Problem description |
Pictures are not part of the answer. Return the lines from the one containing "D3: zener (A" through the end of the data, both included, exactly as they appear.

┌────────

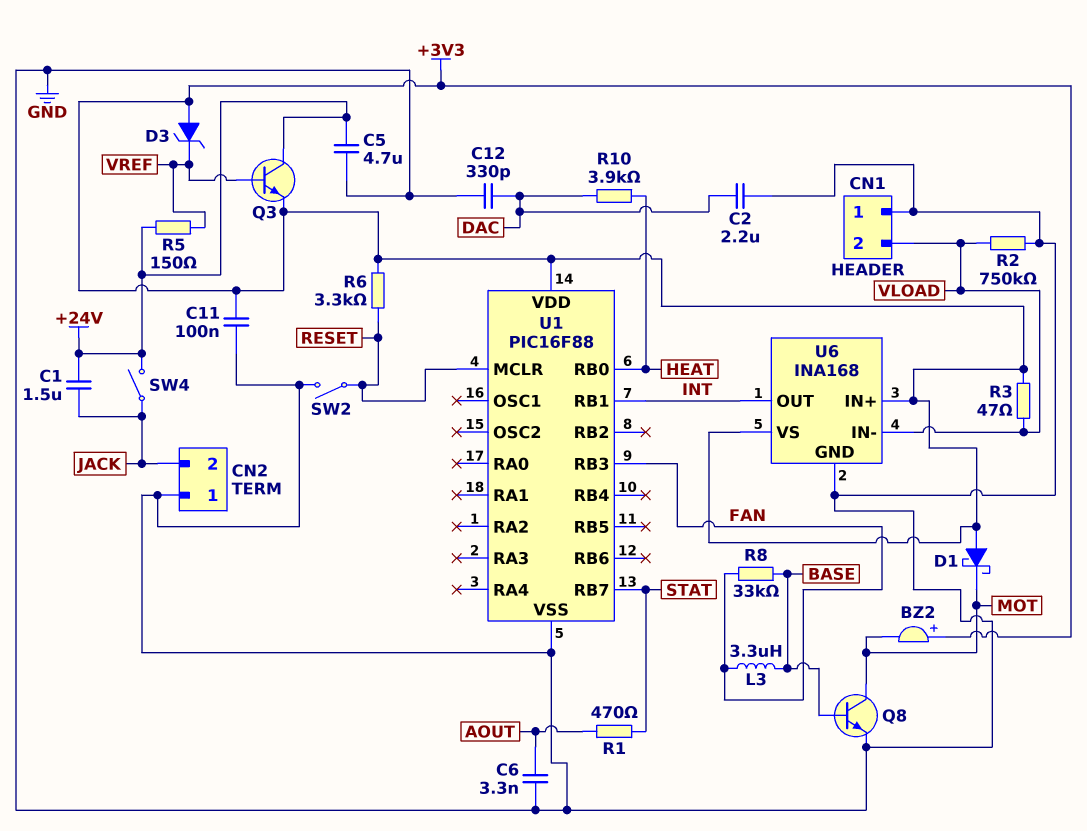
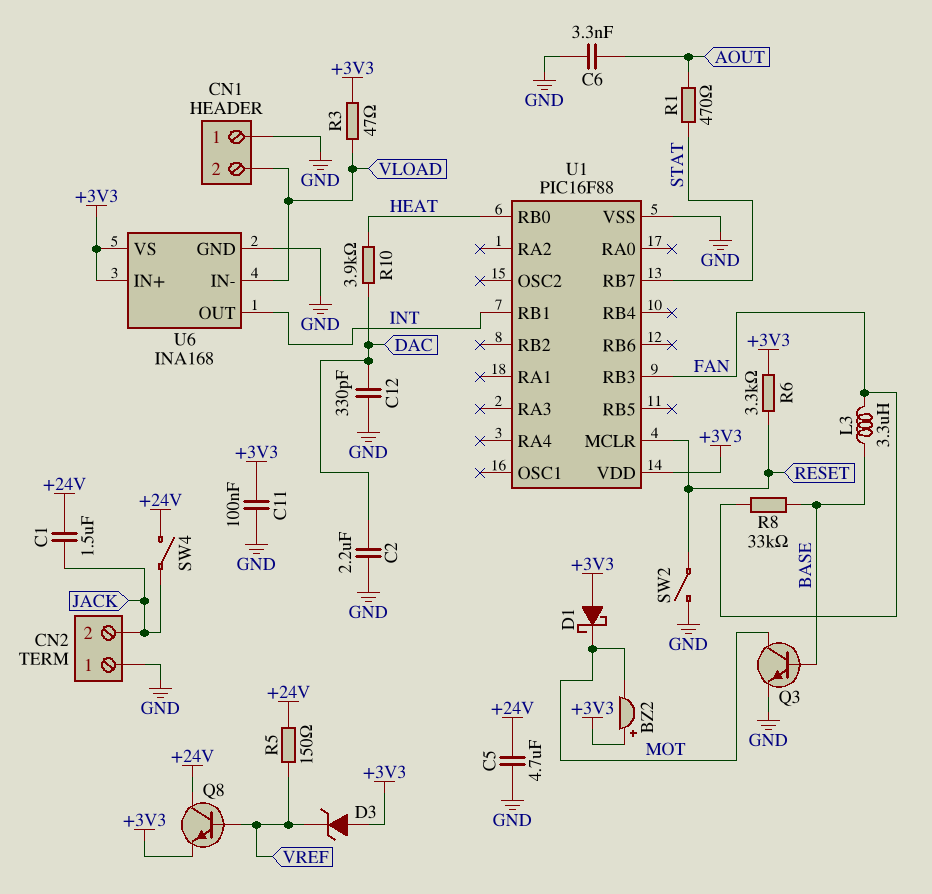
Q3: NPN (B VREF, C +24V, E +3V3) -> NPN (B BASE, C MOT, E GND)
Q8: NPN (B BASE, C MOT, E GND) -> NPN (B VREF, C +24V, E +3V3)
R2: 750k (GND, VLOAD) -> none

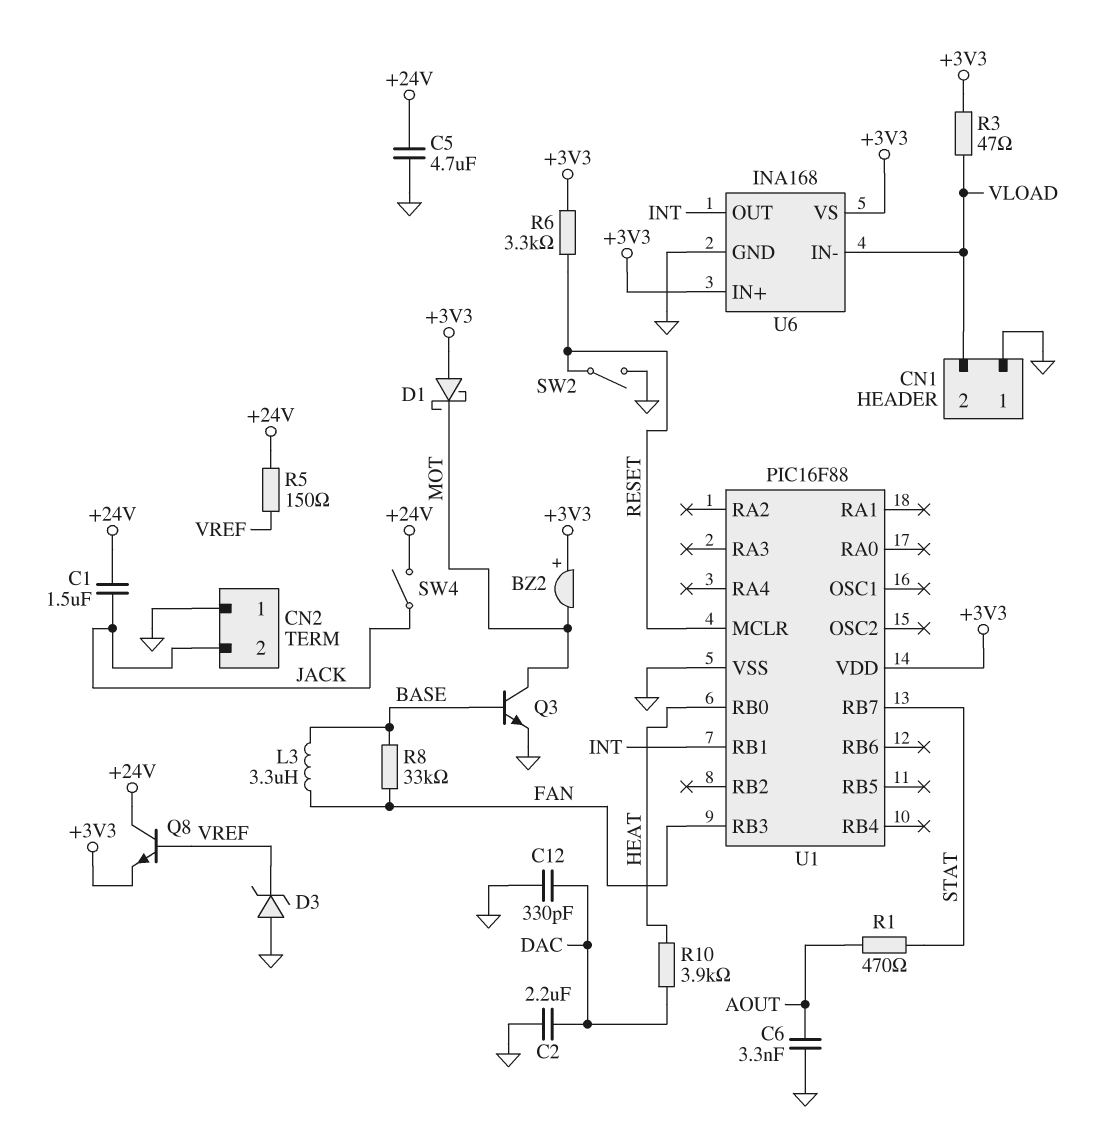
C11: 100nF (+3V3, GND) -> none
D3: zener (A +3V3, K VREF) -> zener (A GND, K VREF)

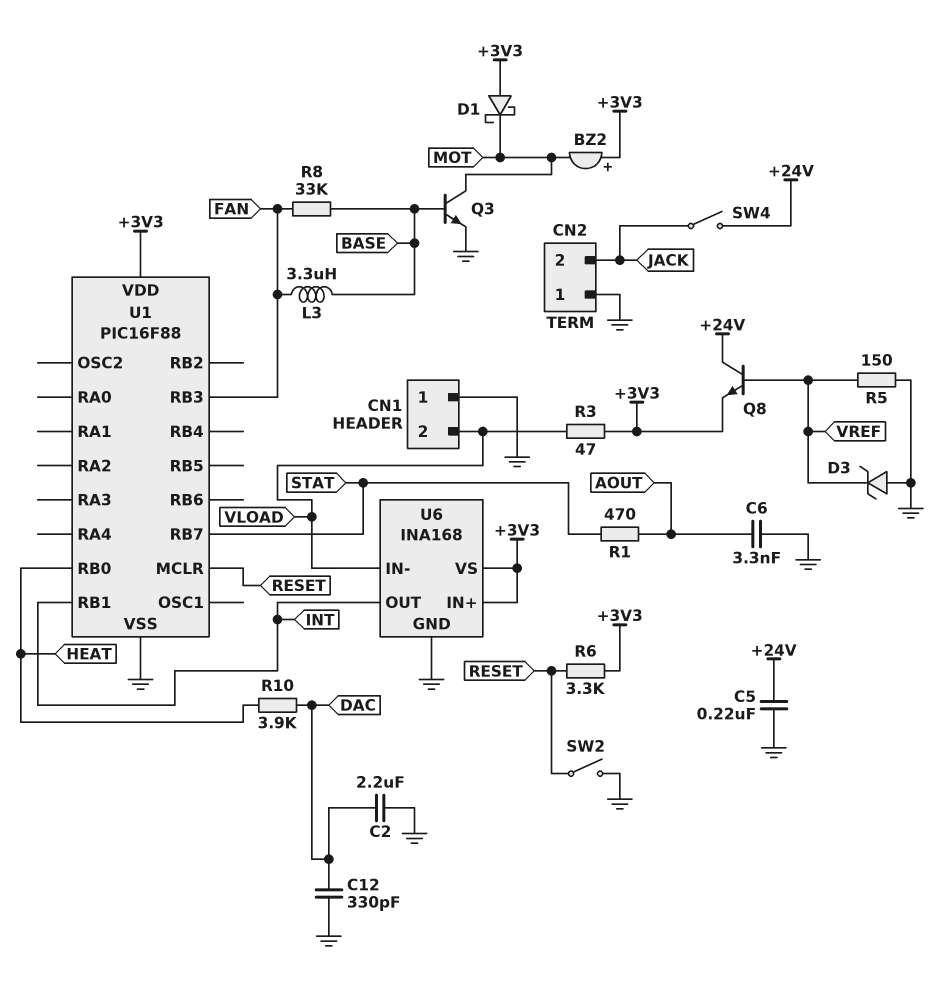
C1: 1.5uF (+24V, JACK) -> none
C5: 4.7uF (+24V, GND) -> 220nF (+24V, GND)
R5: 150 (+24V, VREF) -> 150 (GND, VREF)

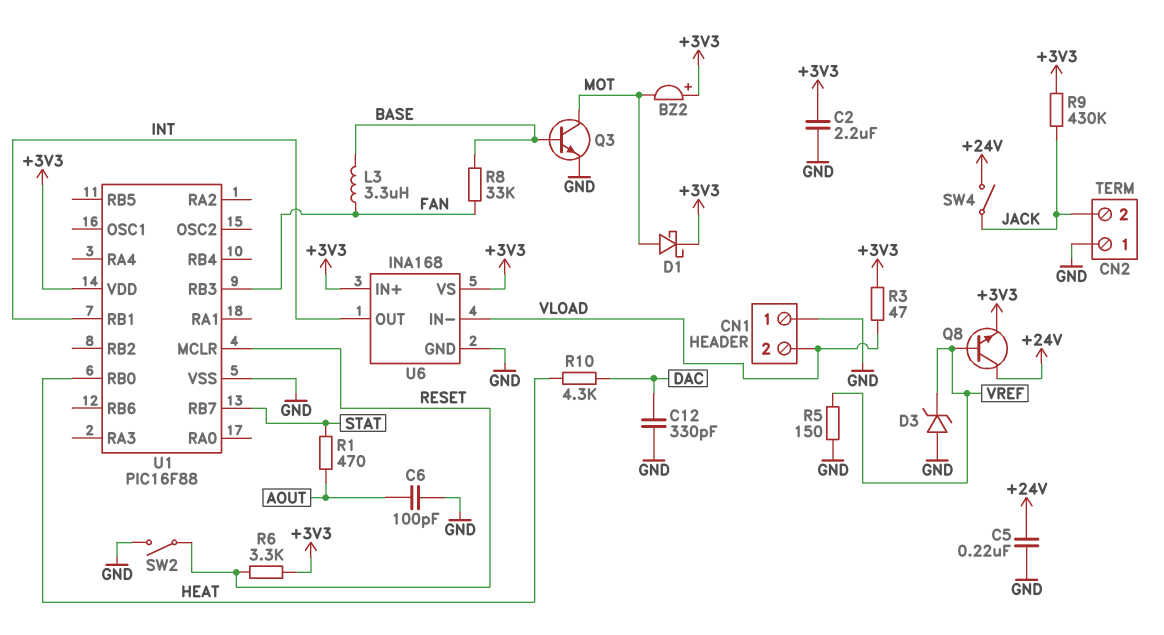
C2: 2.2uF (DAC, GND) -> 2.2uF (+3V3, GND)
C6: 3.3nF (AOUT, GND) -> 100pF (AOUT, GND)
D1: schottky (A +3V3, K MOT) -> schottky (A MOT, K +3V3)
R9: none -> 430k (+3V3, JACK)
R10: 3.9k (DAC, HEAT) -> 4.3k (DAC, HEAT)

└────────

Result for this exercise |
D3: zener (A +3V3, K VREF) -> zener (A GND, K VREF)

C1: 1.5uF (+24V, JACK) -> none
C5: 4.7uF (+24V, GND) -> 220nF (+24V, GND)
R5: 150 (+24V, VREF) -> 150 (GND, VREF)

C2: 2.2uF (DAC, GND) -> 2.2uF (+3V3, GND)
C6: 3.3nF (AOUT, GND) -> 100pF (AOUT, GND)
D1: schottky (A +3V3, K MOT) -> schottky (A MOT, K +3V3)
R9: none -> 430k (+3V3, JACK)
R10: 3.9k (DAC, HEAT) -> 4.3k (DAC, HEAT)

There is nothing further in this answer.